▸ Activity
Your answer must consist of one number: how many lines in the records contain "shoe".

▸ Material provided
______________________________

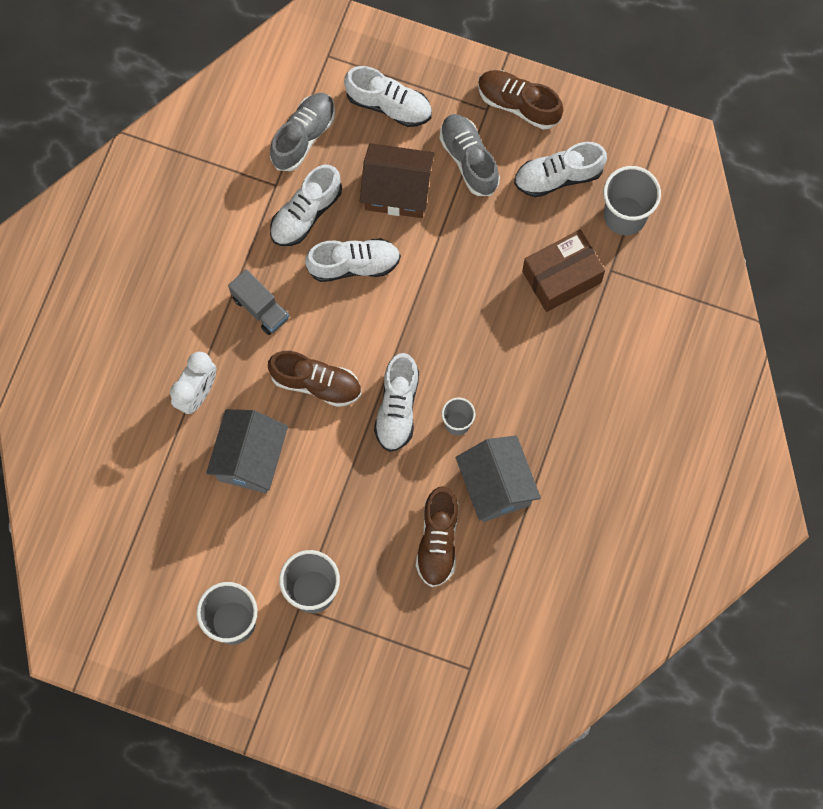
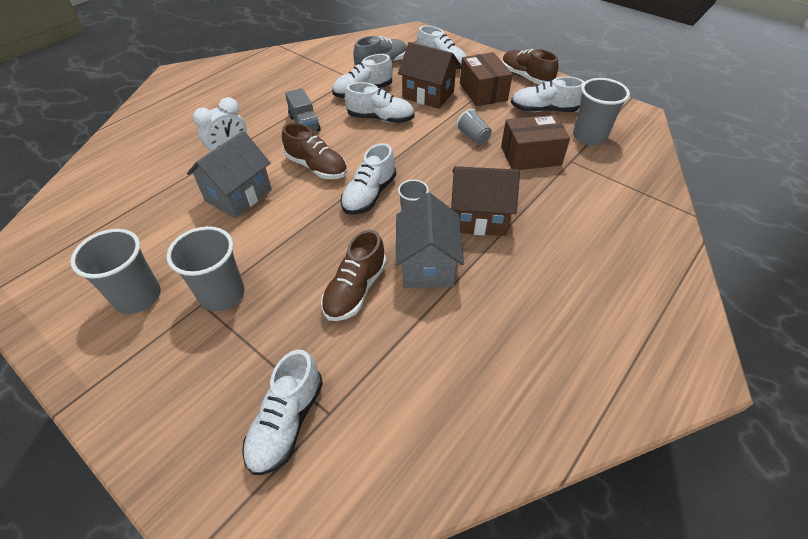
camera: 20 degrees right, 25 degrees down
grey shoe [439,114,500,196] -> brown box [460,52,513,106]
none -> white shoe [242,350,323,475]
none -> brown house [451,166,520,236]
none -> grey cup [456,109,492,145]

______________________________

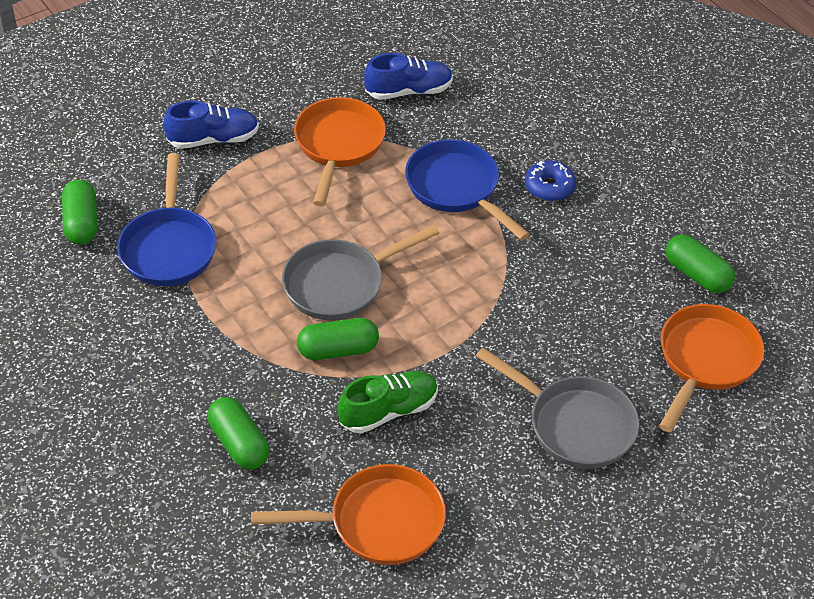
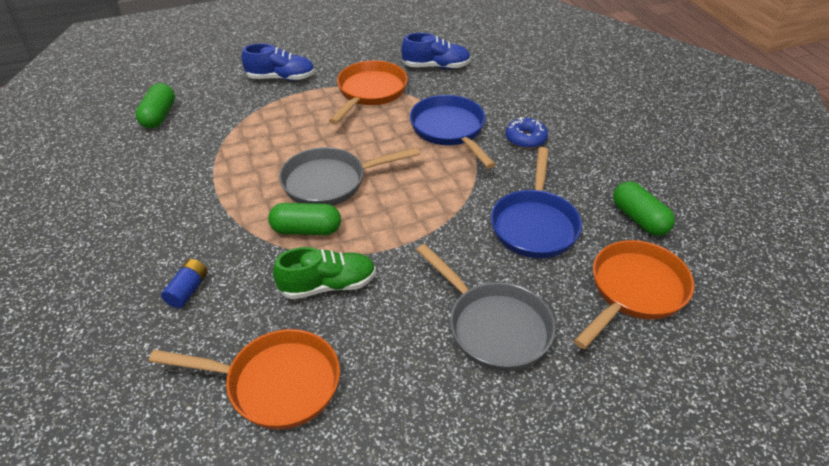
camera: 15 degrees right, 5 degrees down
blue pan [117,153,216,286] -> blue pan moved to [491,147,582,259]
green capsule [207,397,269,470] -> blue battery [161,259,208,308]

______________________________

▸ Response area
2